- Description of the task -
Retype, please, the listing from its opening line through the line that contains "purple brick D6", both included, without the pictures.

(Data to process Opens)

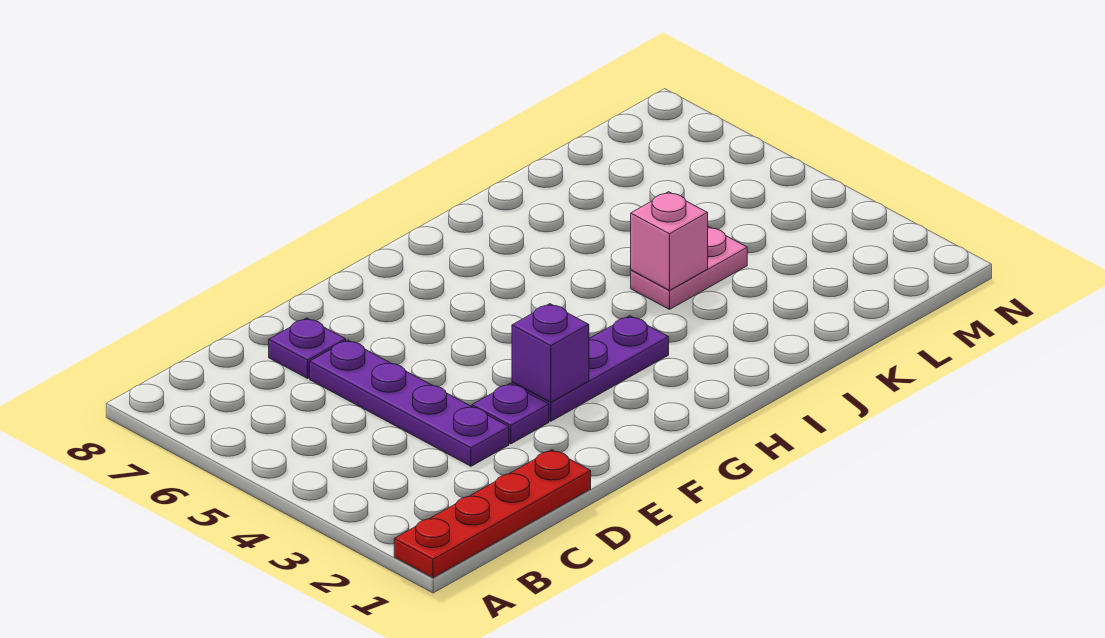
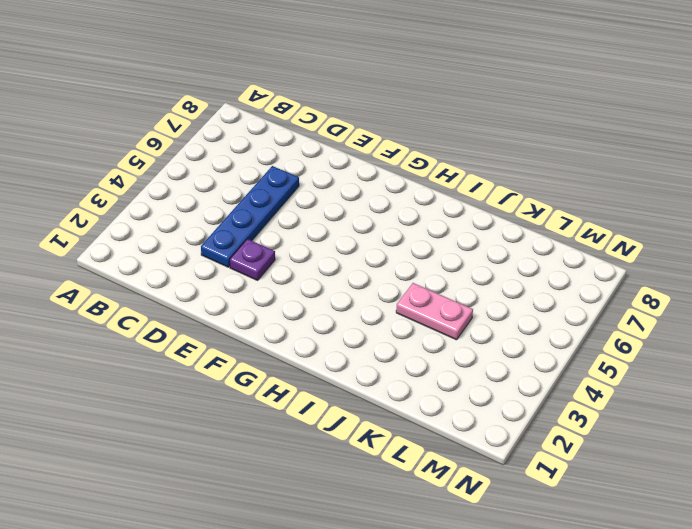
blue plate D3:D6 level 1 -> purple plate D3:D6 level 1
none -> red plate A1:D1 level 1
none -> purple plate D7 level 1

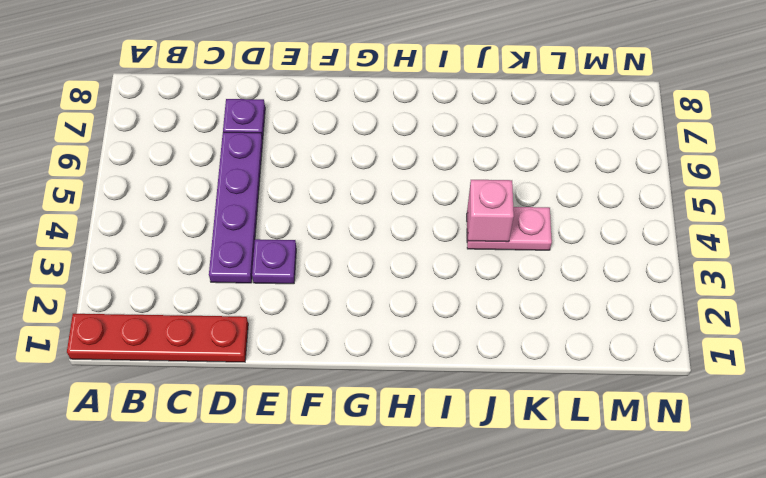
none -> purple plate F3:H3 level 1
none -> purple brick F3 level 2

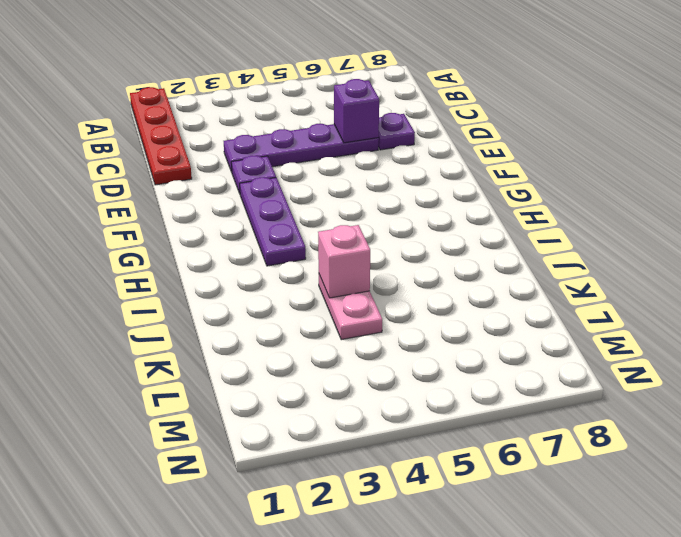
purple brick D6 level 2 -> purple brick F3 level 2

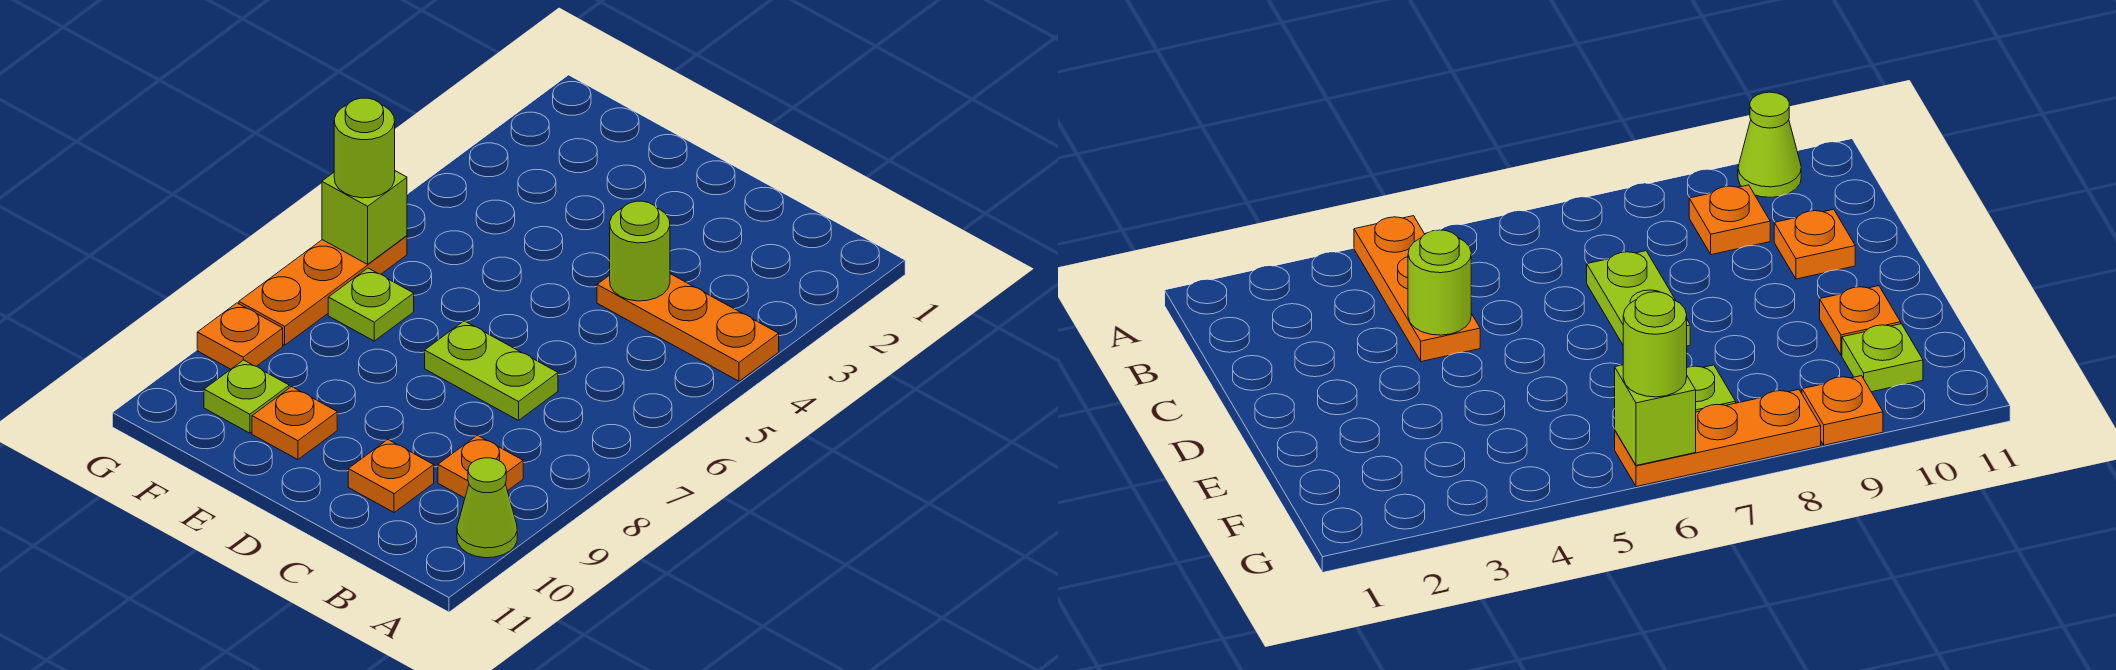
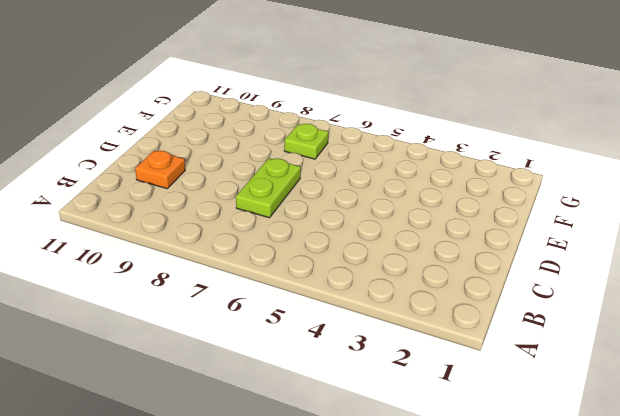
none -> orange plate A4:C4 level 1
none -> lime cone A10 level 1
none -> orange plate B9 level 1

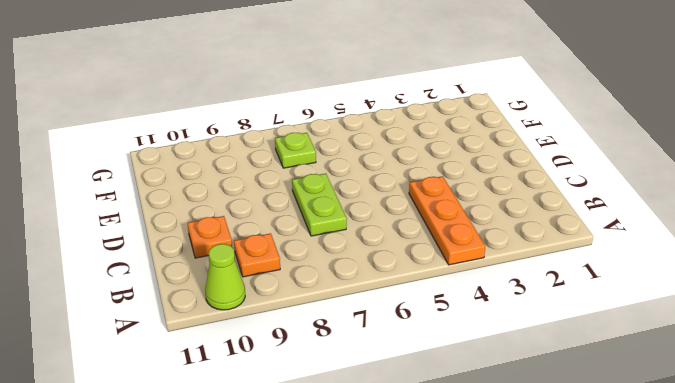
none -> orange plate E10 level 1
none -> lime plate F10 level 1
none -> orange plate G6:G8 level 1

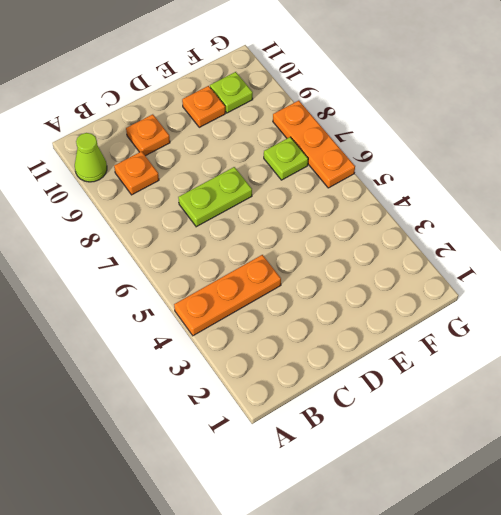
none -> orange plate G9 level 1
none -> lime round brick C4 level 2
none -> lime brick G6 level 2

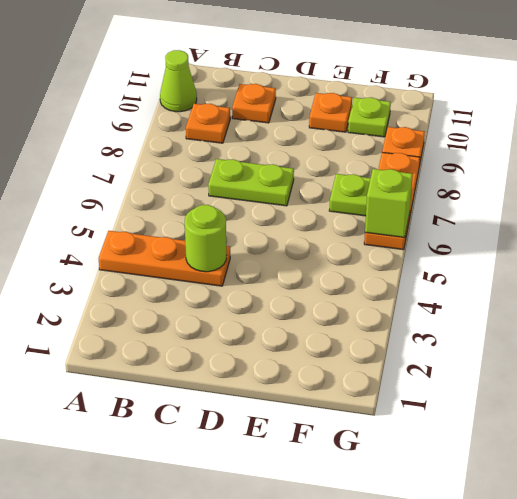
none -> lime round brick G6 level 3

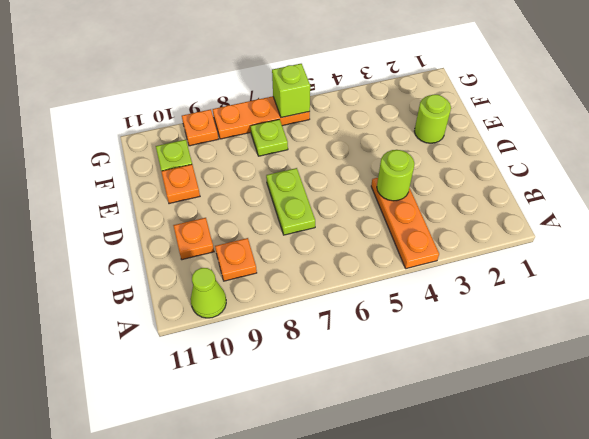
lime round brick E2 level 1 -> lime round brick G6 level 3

(Data to process Closes)

- Response -
blue plate D3:D6 level 1 -> purple plate D3:D6 level 1
none -> red plate A1:D1 level 1
none -> purple plate D7 level 1

none -> purple plate F3:H3 level 1
none -> purple brick F3 level 2

purple brick D6 level 2 -> purple brick F3 level 2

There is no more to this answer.